BEGIN

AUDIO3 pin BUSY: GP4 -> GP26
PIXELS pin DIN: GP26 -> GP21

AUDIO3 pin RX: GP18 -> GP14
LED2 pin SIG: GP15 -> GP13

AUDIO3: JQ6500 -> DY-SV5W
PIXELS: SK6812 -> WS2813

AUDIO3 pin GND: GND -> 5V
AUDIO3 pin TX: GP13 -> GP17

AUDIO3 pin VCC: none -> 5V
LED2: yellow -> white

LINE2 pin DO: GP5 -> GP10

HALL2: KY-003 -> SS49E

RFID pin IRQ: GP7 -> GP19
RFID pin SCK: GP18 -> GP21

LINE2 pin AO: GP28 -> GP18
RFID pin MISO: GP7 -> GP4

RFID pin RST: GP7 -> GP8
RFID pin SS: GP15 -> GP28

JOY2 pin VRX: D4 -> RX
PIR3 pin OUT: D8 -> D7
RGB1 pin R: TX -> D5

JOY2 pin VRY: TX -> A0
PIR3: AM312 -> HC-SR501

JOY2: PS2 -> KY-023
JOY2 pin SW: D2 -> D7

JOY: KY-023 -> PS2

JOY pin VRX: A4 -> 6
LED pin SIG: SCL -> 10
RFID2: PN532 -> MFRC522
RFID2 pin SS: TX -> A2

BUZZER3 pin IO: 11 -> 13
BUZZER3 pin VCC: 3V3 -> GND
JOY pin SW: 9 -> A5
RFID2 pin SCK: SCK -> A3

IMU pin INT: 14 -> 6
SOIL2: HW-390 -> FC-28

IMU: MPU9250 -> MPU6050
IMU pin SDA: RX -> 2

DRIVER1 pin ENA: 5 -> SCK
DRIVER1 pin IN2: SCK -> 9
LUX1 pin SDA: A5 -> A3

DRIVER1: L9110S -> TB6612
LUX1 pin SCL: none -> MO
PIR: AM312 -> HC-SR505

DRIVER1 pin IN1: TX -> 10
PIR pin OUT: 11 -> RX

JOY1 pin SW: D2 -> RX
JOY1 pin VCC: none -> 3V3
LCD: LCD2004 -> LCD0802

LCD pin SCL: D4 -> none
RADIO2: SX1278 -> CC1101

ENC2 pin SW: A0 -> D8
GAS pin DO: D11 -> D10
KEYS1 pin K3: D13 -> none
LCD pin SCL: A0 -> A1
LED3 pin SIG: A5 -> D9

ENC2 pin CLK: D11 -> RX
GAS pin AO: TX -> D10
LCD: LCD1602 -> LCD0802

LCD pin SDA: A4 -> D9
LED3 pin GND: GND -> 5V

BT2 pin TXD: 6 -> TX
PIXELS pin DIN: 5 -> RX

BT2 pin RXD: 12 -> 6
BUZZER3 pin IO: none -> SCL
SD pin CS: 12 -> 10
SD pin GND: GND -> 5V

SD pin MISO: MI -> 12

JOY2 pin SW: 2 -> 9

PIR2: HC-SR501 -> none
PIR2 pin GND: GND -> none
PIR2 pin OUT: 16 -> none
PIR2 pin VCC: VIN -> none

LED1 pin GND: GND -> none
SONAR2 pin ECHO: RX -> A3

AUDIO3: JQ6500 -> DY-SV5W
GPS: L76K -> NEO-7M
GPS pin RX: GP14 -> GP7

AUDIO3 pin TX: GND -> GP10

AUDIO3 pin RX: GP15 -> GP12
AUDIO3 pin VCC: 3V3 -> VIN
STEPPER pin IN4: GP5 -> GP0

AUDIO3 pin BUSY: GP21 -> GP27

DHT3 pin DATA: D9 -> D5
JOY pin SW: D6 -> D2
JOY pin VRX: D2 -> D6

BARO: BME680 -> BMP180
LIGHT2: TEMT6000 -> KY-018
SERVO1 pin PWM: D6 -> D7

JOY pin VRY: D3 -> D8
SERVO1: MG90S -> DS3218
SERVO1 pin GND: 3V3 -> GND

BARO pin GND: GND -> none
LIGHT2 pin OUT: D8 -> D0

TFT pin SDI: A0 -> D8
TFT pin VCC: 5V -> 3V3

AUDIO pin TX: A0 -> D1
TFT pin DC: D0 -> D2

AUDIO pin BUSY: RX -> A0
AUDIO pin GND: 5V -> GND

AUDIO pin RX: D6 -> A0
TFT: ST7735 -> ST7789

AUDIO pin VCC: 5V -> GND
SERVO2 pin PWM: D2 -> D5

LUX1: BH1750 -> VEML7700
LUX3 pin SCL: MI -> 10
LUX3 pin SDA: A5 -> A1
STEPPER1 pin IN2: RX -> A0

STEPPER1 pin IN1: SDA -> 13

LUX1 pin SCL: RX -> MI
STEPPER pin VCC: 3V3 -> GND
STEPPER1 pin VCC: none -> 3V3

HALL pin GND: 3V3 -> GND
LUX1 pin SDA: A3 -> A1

END

• WORK ITEM:
Everything from the line with "AUDIO pin TX: A0 -> D1" to the last line of the entries is to be written out exactly; omit all earlier lines.

• RESULT OF THE EXERCISE:
AUDIO pin TX: A0 -> D1
TFT pin DC: D0 -> D2

AUDIO pin BUSY: RX -> A0
AUDIO pin GND: 5V -> GND

AUDIO pin RX: D6 -> A0
TFT: ST7735 -> ST7789

AUDIO pin VCC: 5V -> GND
SERVO2 pin PWM: D2 -> D5

LUX1: BH1750 -> VEML7700
LUX3 pin SCL: MI -> 10
LUX3 pin SDA: A5 -> A1
STEPPER1 pin IN2: RX -> A0

STEPPER1 pin IN1: SDA -> 13

LUX1 pin SCL: RX -> MI
STEPPER pin VCC: 3V3 -> GND
STEPPER1 pin VCC: none -> 3V3

HALL pin GND: 3V3 -> GND
LUX1 pin SDA: A3 -> A1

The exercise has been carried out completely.